*EXCERPTED DATA*:
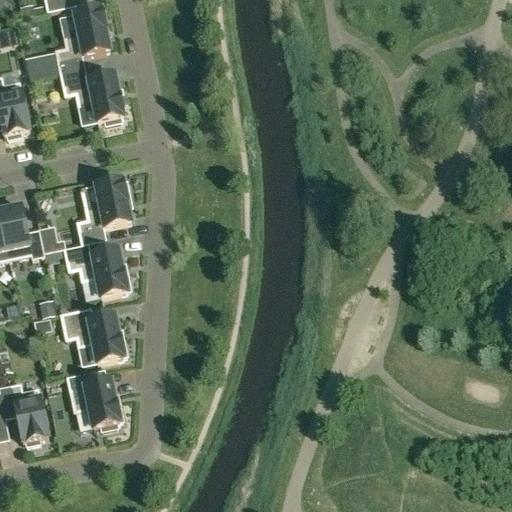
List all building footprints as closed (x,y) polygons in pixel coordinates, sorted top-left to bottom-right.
[(44,0),(48,17),(72,12),(68,0),(44,0)] [(61,79),(79,75),(85,74),(82,62),(110,57),(101,15),(98,15),(97,10),(81,14),(82,19),(75,20),(79,40),(64,43),(67,55),(56,58),(61,79)] [(85,74),(61,80),(66,102),(77,100),(79,112),(94,109),(97,129),(105,127),(106,131),(122,128),(121,123),(124,123),(116,80),(88,86),(85,74)] [(0,83),(0,119),(5,142),(8,142),(9,145),(18,143),(17,140),(31,137),(21,88),(5,91),(3,83),(0,83)] [(82,251),(83,251),(106,246),(103,234),(131,228),(122,186),(96,192),(100,211),(85,214),(88,227),(77,229),(82,251)] [(0,216),(0,224),(7,257),(29,252),(32,265),(44,262),(39,236),(26,238),(21,212),(0,216)] [(56,239),(41,242),(45,258),(66,254),(64,246),(58,247),(56,239)] [(83,251),(82,251),(66,254),(59,256),(63,277),(74,275),(76,288),(91,285),(95,305),(121,299),(113,257),(85,263),(83,251)] [(118,365),(109,323),(82,328),(79,316),(55,321),(60,343),(70,340),(73,353),(88,350),(92,370),(118,365)] [(50,324),(35,326),(37,338),(52,335),(50,324)] [(124,421),(115,381),(101,384),(99,373),(64,379),(73,413),(86,410),(90,429),(103,427),(104,430),(121,426),(120,422),(124,421)] [(22,394),(0,398),(0,401),(5,425),(17,423),(22,449),(25,448),(26,452),(40,449),(39,445),(48,443),(40,404),(24,407),(22,394)]
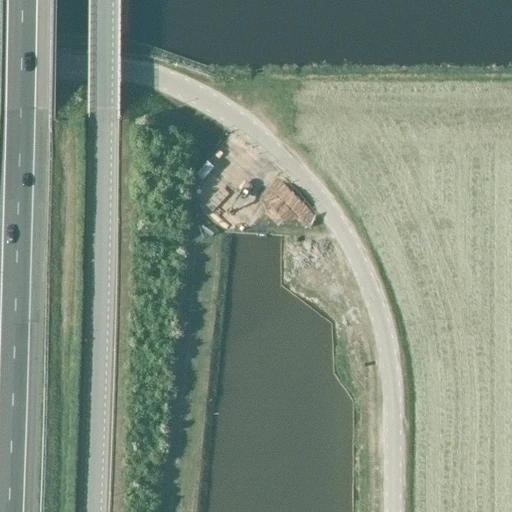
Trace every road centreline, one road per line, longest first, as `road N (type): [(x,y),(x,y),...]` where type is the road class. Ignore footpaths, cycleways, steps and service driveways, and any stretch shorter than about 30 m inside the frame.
road 1 (unclassified): [(395,511),(393,378),(382,316),(341,228),(311,190),(249,128),(180,85),(132,71),(0,65)]
road 2 (motorway): [(8,511),(21,0)]
road 3 (tertiary): [(104,0),(92,511)]
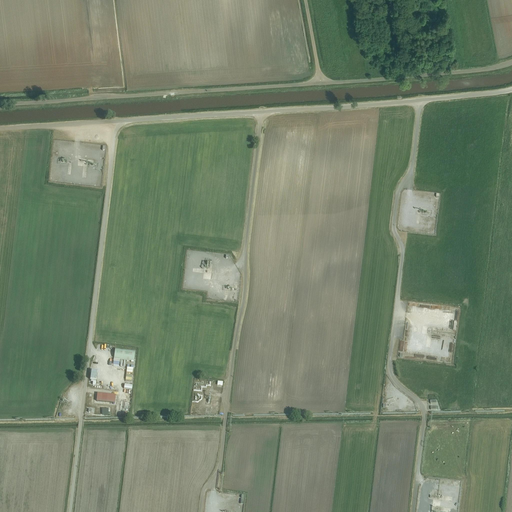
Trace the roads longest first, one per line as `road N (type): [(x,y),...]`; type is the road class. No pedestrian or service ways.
road 1 (track): [(420,100),(393,229),(402,247),(389,361),(389,375),(424,413),(412,511)]
road 2 (track): [(261,111),(214,511)]
road 3 (track): [(68,511),(114,121)]
road 4 (unclassified): [(320,83),(0,104)]
road 5 (unclassified): [(511,62),(320,83)]
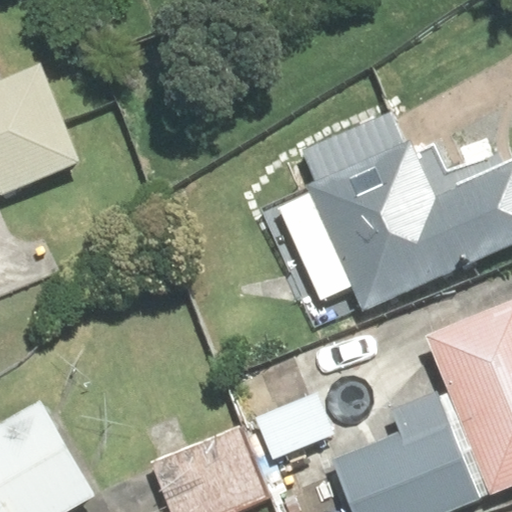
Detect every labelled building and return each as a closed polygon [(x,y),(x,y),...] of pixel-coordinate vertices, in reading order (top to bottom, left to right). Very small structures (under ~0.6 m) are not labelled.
[(0,198),(96,160),(56,62),(0,84),(0,198)] [(279,204),(326,309),(369,290),(378,311),(511,252),(511,167),(458,191),(419,103),(312,150),(327,183),(279,204)] [(345,462),(366,511),(452,511),(511,487),(511,306),(434,339),(449,372),(397,394),(414,434),(345,462)] [(56,392),(0,424),(0,511),(75,511),(113,491),(56,392)] [(252,417),(156,456),(178,511),(239,511),(283,495),(252,417)]
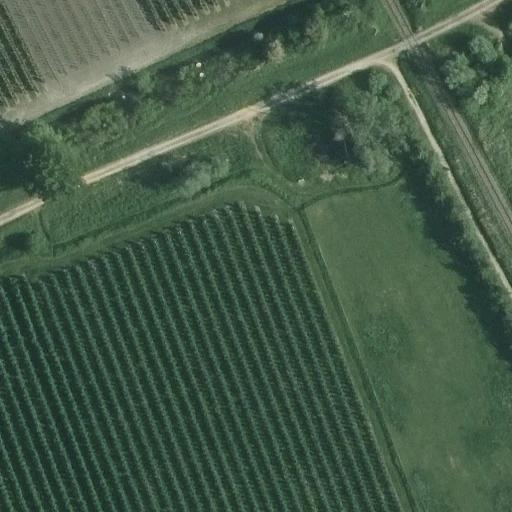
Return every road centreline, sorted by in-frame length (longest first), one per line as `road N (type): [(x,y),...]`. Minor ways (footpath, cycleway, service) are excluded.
road 1 (track): [(0,225),(381,59)]
road 2 (track): [(381,59),(494,0)]
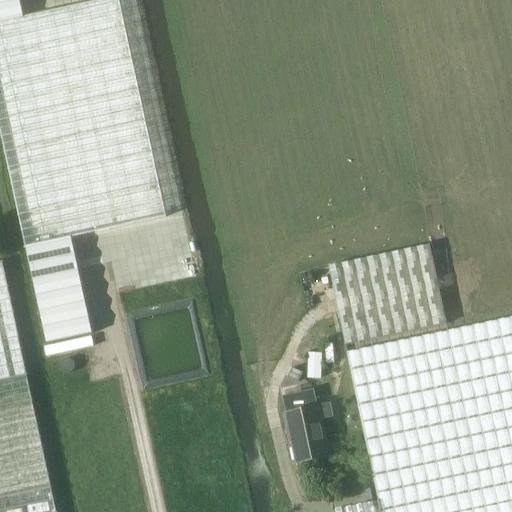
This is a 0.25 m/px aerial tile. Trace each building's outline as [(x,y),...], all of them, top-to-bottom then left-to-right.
[(0,0),(0,126),(26,247),(63,238),(167,216),(119,0),(105,0),(24,17),(20,0),(0,0)] [(330,267),(338,304),(347,345),(446,324),(429,245),(330,267)] [(56,511),(18,339),(3,264),(0,264),(0,511),(56,511)] [(334,510),(334,511),(511,511),(511,317),(347,352),(379,501),(334,510)] [(314,388),(282,395),(286,414),(284,414),(295,464),(330,457),(321,420),(334,417),(331,403),(318,406),(314,388)]
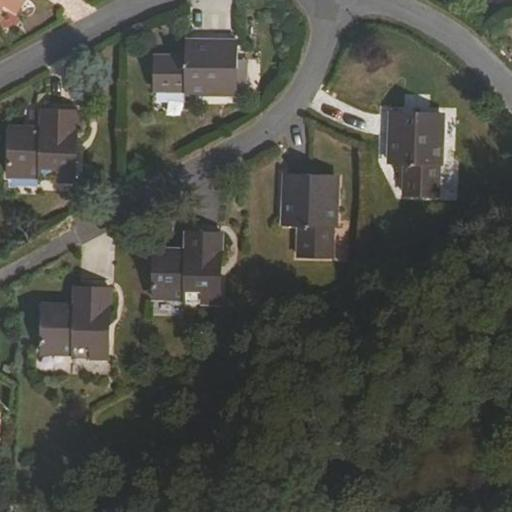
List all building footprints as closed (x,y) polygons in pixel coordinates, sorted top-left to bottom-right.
[(0,0),(0,9),(3,6),(17,14),(25,0),(0,0)] [(186,93),(186,95),(232,96),(233,85),(242,85),(243,62),(237,61),(238,43),(187,41),(187,57),(156,57),(155,92),(186,93)] [(41,179),(41,182),(76,183),(77,113),(42,112),(42,138),(11,137),(10,178),(41,179)] [(392,112),(390,163),(406,163),(404,195),(439,196),(440,164),(443,164),(443,118),(417,118),(417,112),(392,112)] [(283,179),(281,227),(299,228),(298,259),(328,260),(329,229),(336,229),(337,181),(283,179)] [(187,258),(156,257),(155,296),(186,297),(186,300),(202,300),(201,303),(220,303),(221,282),(221,268),(222,234),(187,233),(187,250),(187,258)] [(187,250),(156,249),(156,257),(187,258),(187,250)] [(44,313),(43,354),(73,355),(73,358),(108,359),(110,289),(76,287),(74,314),(44,313)]
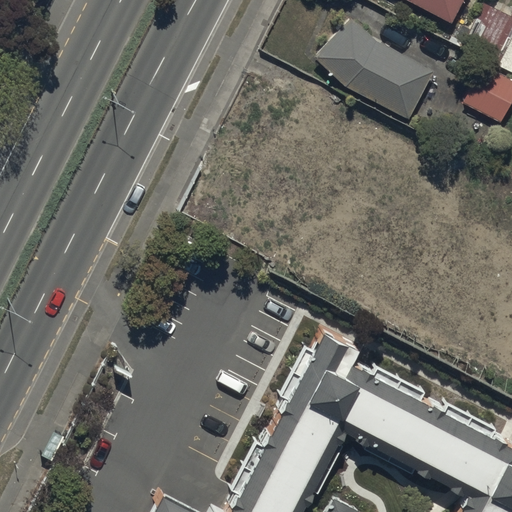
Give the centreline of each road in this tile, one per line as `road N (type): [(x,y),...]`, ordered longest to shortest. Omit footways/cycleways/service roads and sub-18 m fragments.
road 1 (primary): [(197,0),(0,383)]
road 2 (primary): [(0,243),(123,0)]
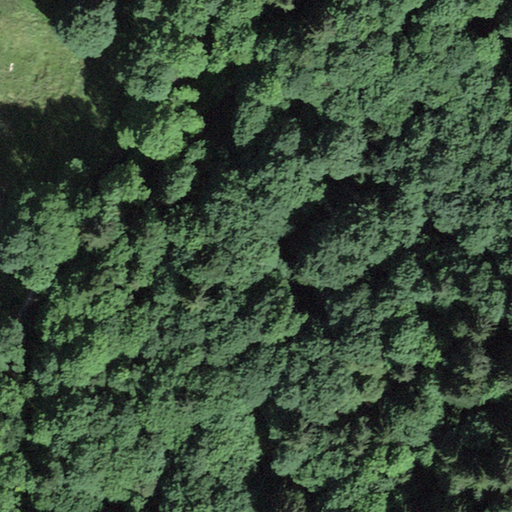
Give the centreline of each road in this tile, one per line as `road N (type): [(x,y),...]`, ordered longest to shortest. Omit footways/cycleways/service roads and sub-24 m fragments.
road 1 (track): [(288,0),(225,101),(148,172),(38,339),(19,343),(0,381)]
road 2 (track): [(19,343),(87,203),(135,128),(183,74),(226,0)]
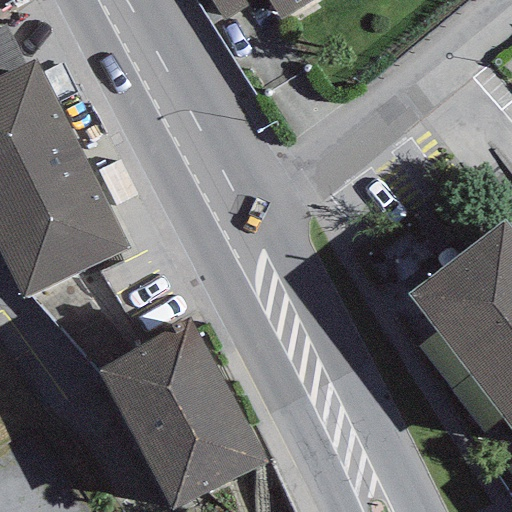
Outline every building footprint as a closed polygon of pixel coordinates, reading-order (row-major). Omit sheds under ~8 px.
[(209,0),(223,21),(257,0),(209,0)] [(268,0),(281,19),(312,0),(268,0)] [(0,76),(24,65),(4,25),(0,28),(0,76)] [(0,76),(0,253),(22,298),(129,249),(34,60),(24,65),(0,76)] [(511,232),(503,221),(407,294),(511,429),(511,232)] [(188,318),(96,372),(170,511),(267,464),(188,318)]
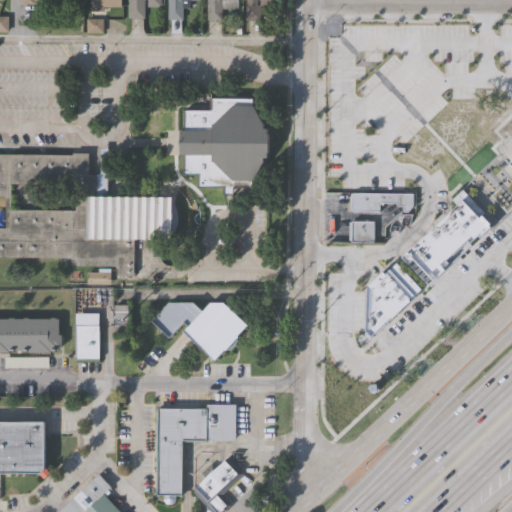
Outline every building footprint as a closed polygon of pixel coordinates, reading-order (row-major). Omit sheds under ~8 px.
[(77,0),(77,4),(48,4),(48,13),(36,13),(36,1),(33,0),(33,3),(19,3),(19,0),(77,0)] [(121,0),(121,6),(104,6),(104,10),(90,10),(90,0),(121,0)] [(161,0),(161,6),(147,5),(147,0),(144,0),(144,18),(129,18),(129,0),(161,0)] [(189,0),(189,8),(183,8),(182,19),(168,19),(168,0),(189,0)] [(240,0),(240,7),(224,7),(224,18),(209,18),(209,0),(240,0)] [(245,17),(245,0),(277,0),(277,2),(262,2),(261,18),(245,17)] [(9,18),(0,17),(0,33),(9,33),(9,18)] [(436,114),(436,63),(436,28),(418,28),(418,60),(334,60),(334,113),(436,114)] [(475,49),(475,89),(511,89),(511,49),(475,49)] [(253,104),(264,123),(264,127),(268,127),(269,152),(268,152),(267,157),(264,157),(264,161),(252,179),(252,187),(233,187),(233,193),(223,193),(223,187),(199,187),(199,173),(184,173),(184,153),(180,153),(180,128),(184,128),(184,109),(211,109),(211,97),(252,97),(253,104)] [(435,122),(419,122),(418,200),(435,200),(435,122)] [(110,146),(110,196),(173,196),(173,237),(164,237),(164,247),(144,247),(144,237),(136,237),(136,274),(119,274),(119,264),(72,264),(72,256),(0,255),(0,224),(7,225),(7,195),(0,195),(0,152),(74,152),(74,151),(90,151),(90,172),(102,172),(102,146),(110,146)] [(511,167),(497,181),(511,198),(511,167)] [(408,212),(403,212),(403,206),(397,206),(397,203),(380,203),(380,212),(352,211),(352,193),(413,194),(413,206),(408,212)] [(463,200),(479,218),(482,215),(484,217),(483,218),(488,223),(489,223),(490,224),(489,225),(491,227),(488,229),(481,236),(482,236),(480,238),(478,236),(470,244),(467,241),(446,260),(449,263),(443,268),(445,270),(437,279),(435,277),(432,279),(413,259),(407,264),(401,258),(463,200)] [(349,222),(375,222),(374,242),(349,241),(349,222)] [(409,302),(410,303),(390,322),(388,321),(371,337),(367,332),(369,287),(385,271),(386,272),(395,264),(421,291),(409,302)] [(88,270),(111,270),(111,284),(88,284),(88,270)] [(184,330),(187,326),(202,309),(209,301),(222,301),(246,323),(214,358),(184,330)] [(187,326),(184,323),(173,336),(154,319),(169,303),(194,303),(202,309),(187,326)] [(355,318),(390,371),(409,359),(374,305),(355,318)] [(77,357),(77,311),(101,311),(100,357),(77,357)] [(0,320),(58,321),(58,337),(61,337),(61,351),(50,350),(50,355),(26,355),(26,352),(8,352),(8,355),(0,355),(0,320)] [(5,358),(48,358),(48,369),(5,369),(5,358)] [(207,437),(207,406),(207,402),(236,402),(236,437),(207,437)] [(207,437),(182,437),(182,493),(157,493),(157,406),(207,406),(207,437)] [(0,422),(43,422),(43,469),(38,475),(0,474),(0,422)] [(228,455),(232,460),(234,459),(237,463),(238,461),(243,467),(241,469),(244,472),(221,493),(230,504),(221,511),(211,511),(191,489),(228,455)] [(121,511),(59,511),(100,474),(112,487),(105,494),(121,511)]
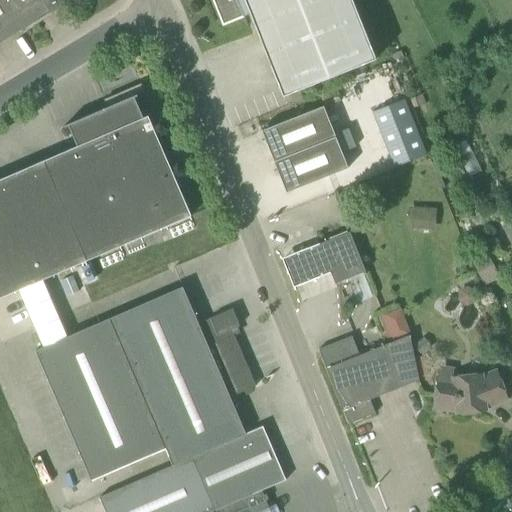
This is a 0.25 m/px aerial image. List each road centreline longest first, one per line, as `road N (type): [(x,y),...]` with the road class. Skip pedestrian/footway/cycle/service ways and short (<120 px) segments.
road 1 (unclassified): [(358,511),(159,7)]
road 2 (unclassified): [(0,102),(159,7)]
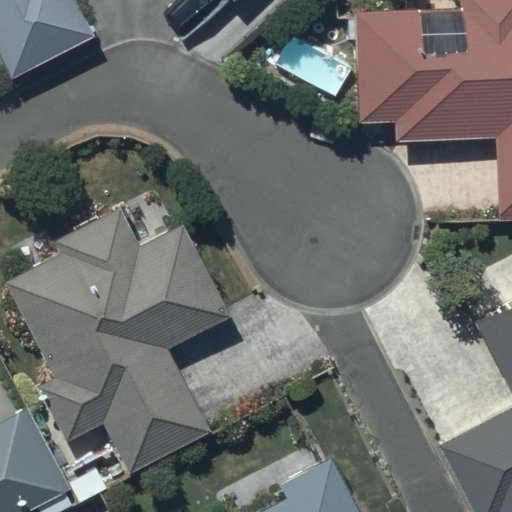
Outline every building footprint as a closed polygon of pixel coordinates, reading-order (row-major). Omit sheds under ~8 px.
[(0,0),(0,60),(8,76),(91,37),(73,0),(0,0)] [(511,0),(454,0),(455,7),(353,11),(357,126),(392,124),(393,141),(492,137),(496,221),(511,220),(511,0)] [(59,256),(0,281),(0,282),(52,376),(33,388),(62,443),(104,425),(124,471),(205,437),(166,346),(223,322),(182,227),(135,248),(120,212),(53,240),(59,256)] [(511,511),(511,299),(469,321),(511,406),(436,444),(470,511),(511,511)] [(0,511),(30,511),(70,493),(28,408),(0,421),(0,511)] [(356,511),(328,458),(279,484),(284,492),(246,511),(356,511)]
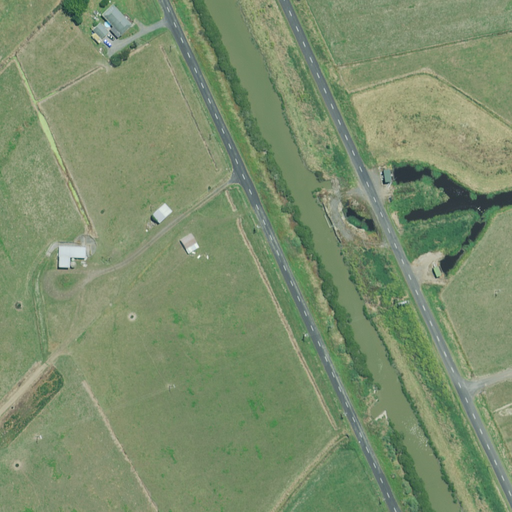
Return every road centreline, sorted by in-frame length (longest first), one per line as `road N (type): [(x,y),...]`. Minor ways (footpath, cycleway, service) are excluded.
road 1 (unclassified): [(394,511),(162,0)]
road 2 (unclassified): [(281,0),(510,511)]
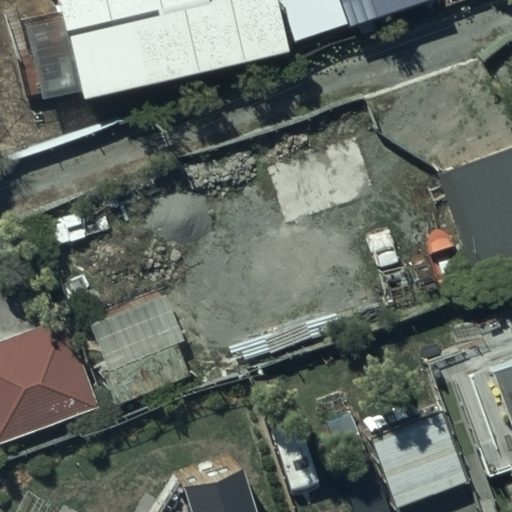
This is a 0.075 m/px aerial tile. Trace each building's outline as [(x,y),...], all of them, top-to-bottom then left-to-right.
[(53,0),(76,95),(282,47),(271,0),(53,0)] [(331,0),(338,22),(407,0),(331,0)] [(511,260),(511,137),(435,165),(464,240),(457,243),(469,276),(511,260)] [(0,331),(0,434),(91,402),(58,311),(0,331)] [(511,355),(484,366),(511,442),(511,355)] [(391,504),(463,480),(440,411),(368,435),(391,504)] [(354,511),(387,511),(358,431),(329,442),(354,511)] [(251,511),(237,465),(179,482),(187,511),(251,511)]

*WRITTEN INSTRUCTION*: Duplicate the data word for word, beginning at the line that contains "sub-18 m fragments." and stopping after the line that contains "road 2 (primary): [(0,243),(123,0)]".

*REPLY*:
Give the centreline of each road in this tile, one per line as `road N (type): [(x,y),...]`, ordered longest to shortest. Omit footways/cycleways/service roads and sub-18 m fragments.
road 1 (primary): [(197,0),(0,383)]
road 2 (primary): [(0,243),(123,0)]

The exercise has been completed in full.